REQUIREMENT = Across the entries below, how many lines contain the word "DGND"? Give the number alone.

DATASET ENTRIES =
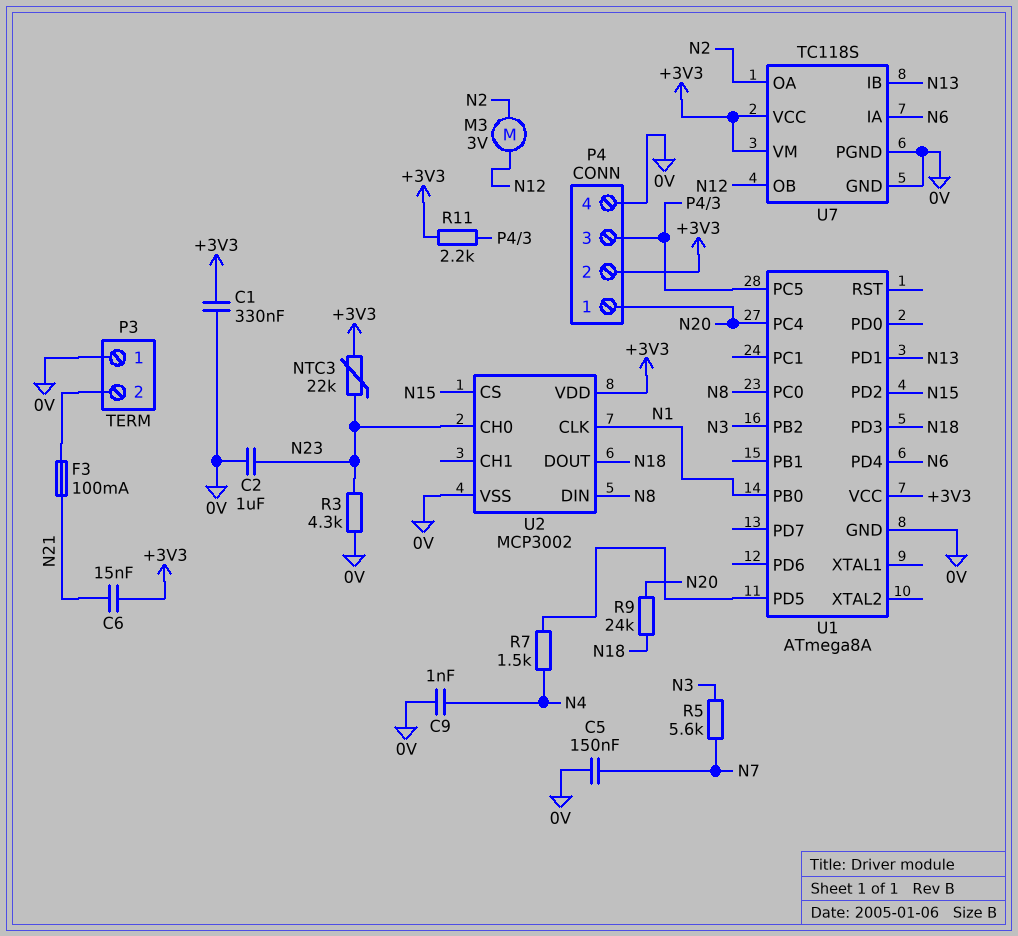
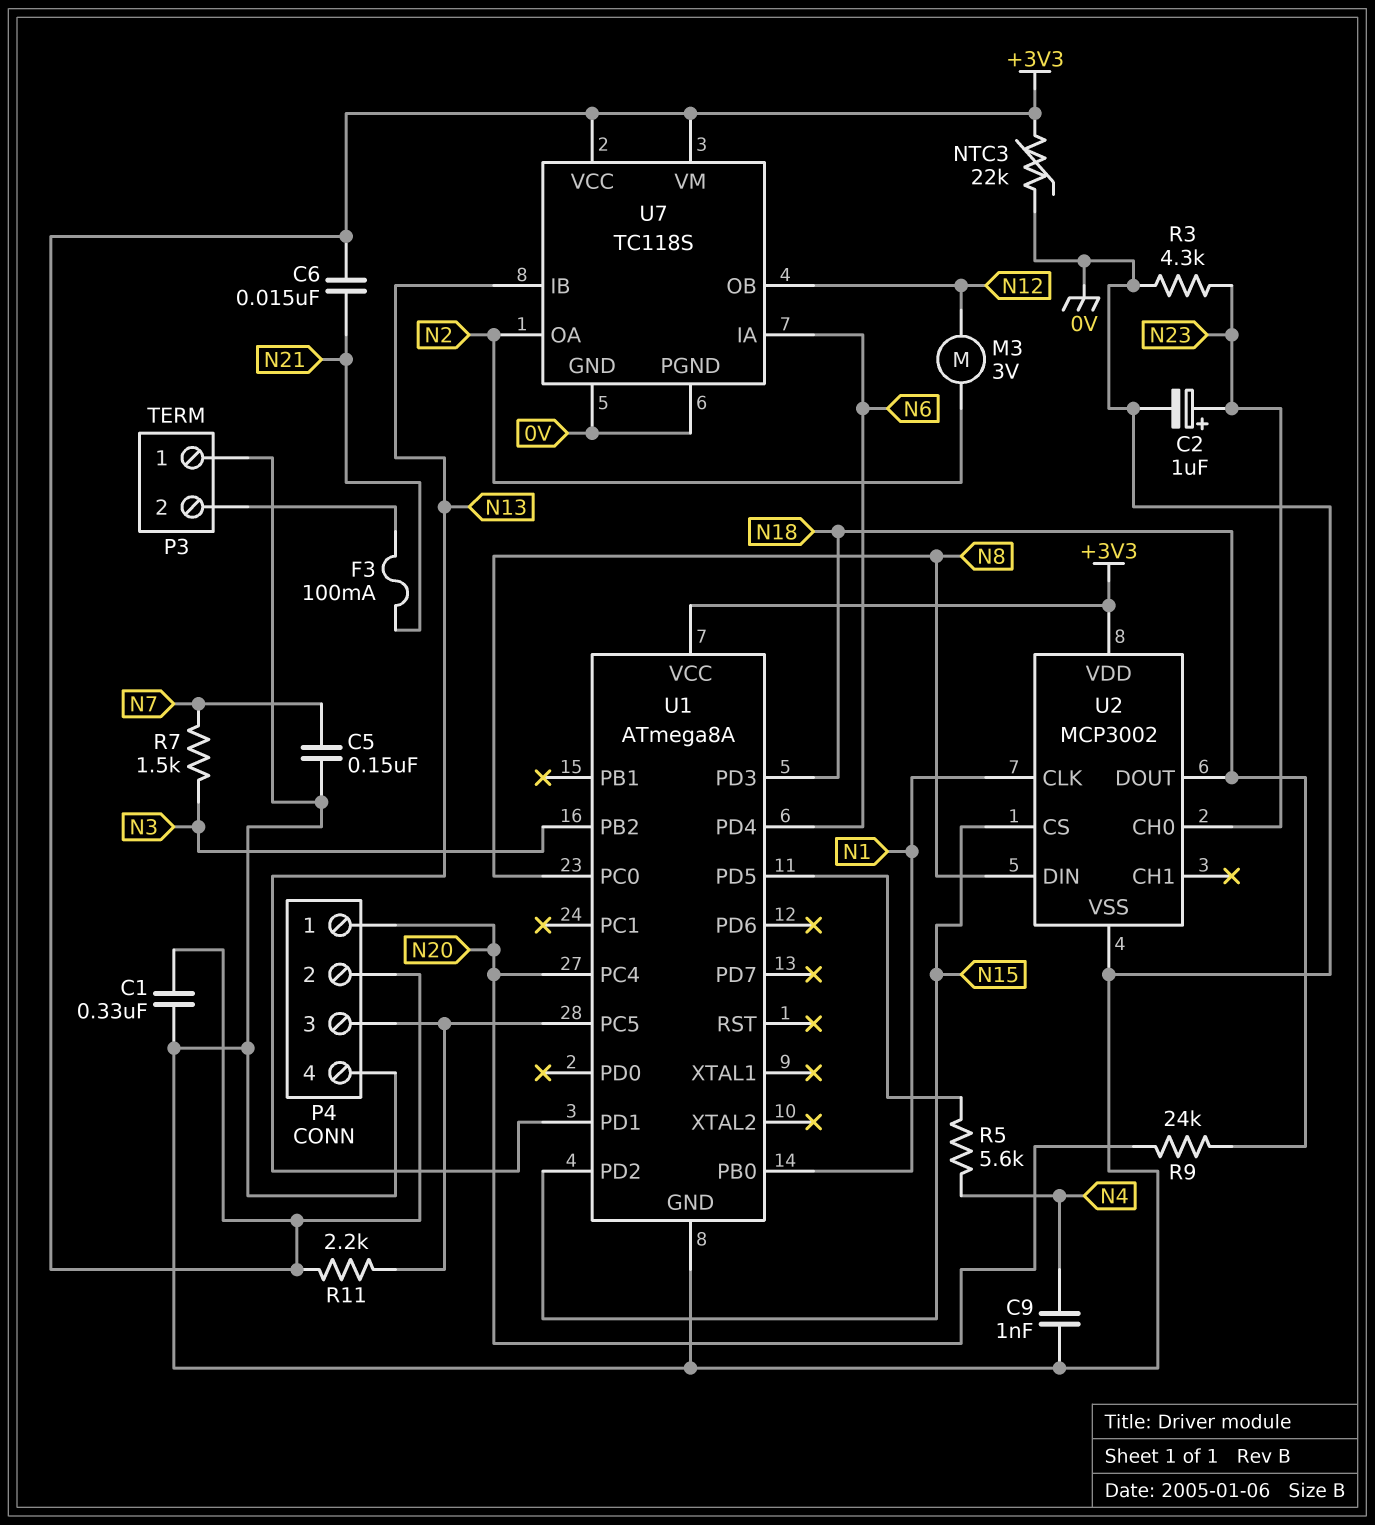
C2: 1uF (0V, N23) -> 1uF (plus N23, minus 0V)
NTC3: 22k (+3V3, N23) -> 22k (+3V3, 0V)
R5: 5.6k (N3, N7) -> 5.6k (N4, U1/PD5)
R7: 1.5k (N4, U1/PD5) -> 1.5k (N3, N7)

* * *

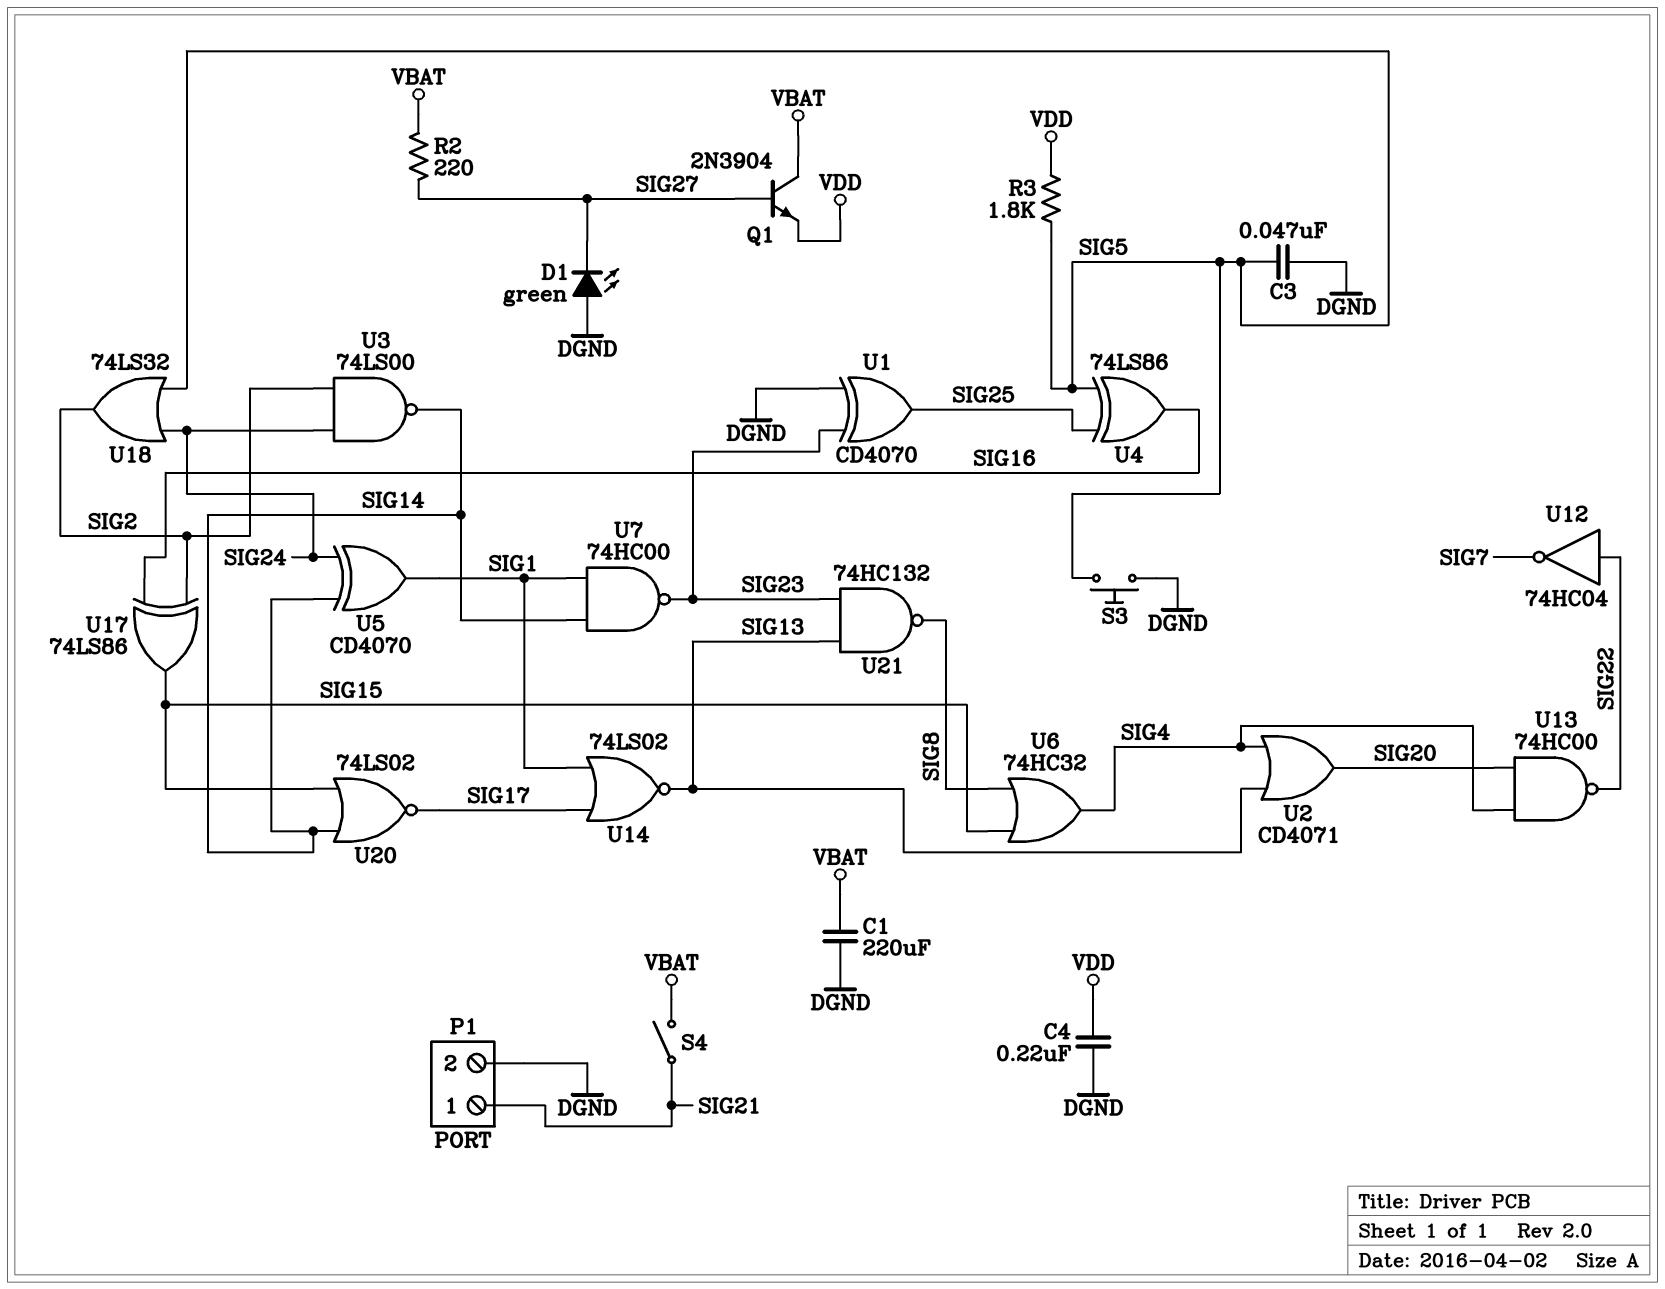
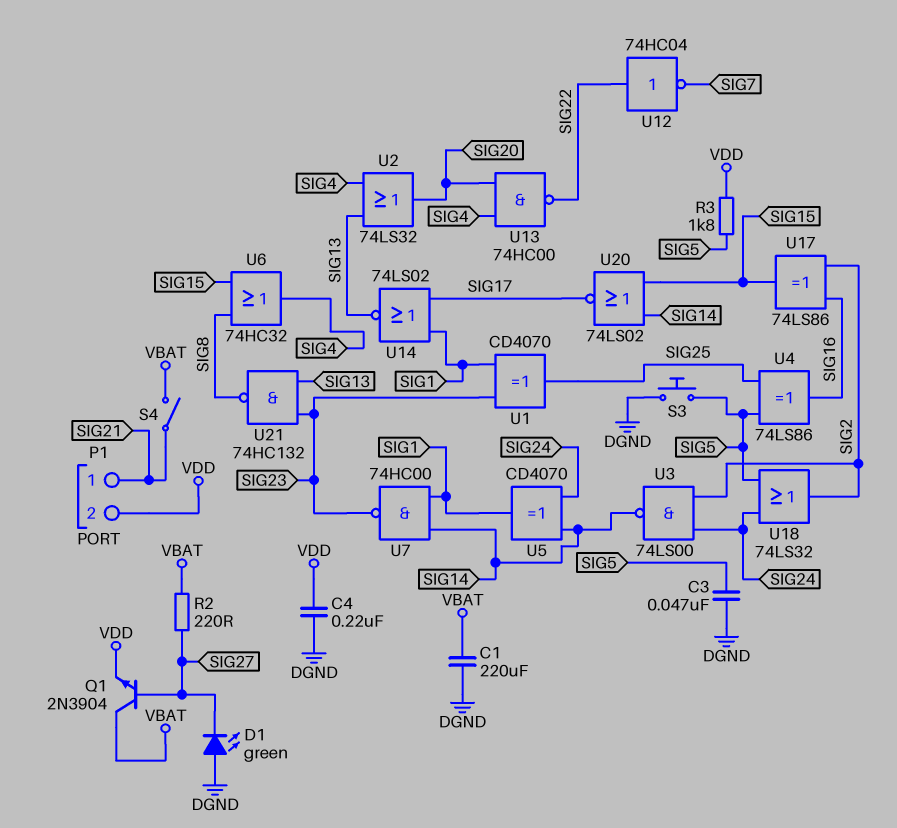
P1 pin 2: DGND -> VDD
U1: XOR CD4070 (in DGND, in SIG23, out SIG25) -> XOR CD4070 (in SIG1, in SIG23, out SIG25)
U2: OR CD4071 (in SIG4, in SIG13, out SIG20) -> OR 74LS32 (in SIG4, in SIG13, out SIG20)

ANSWER AREA = 2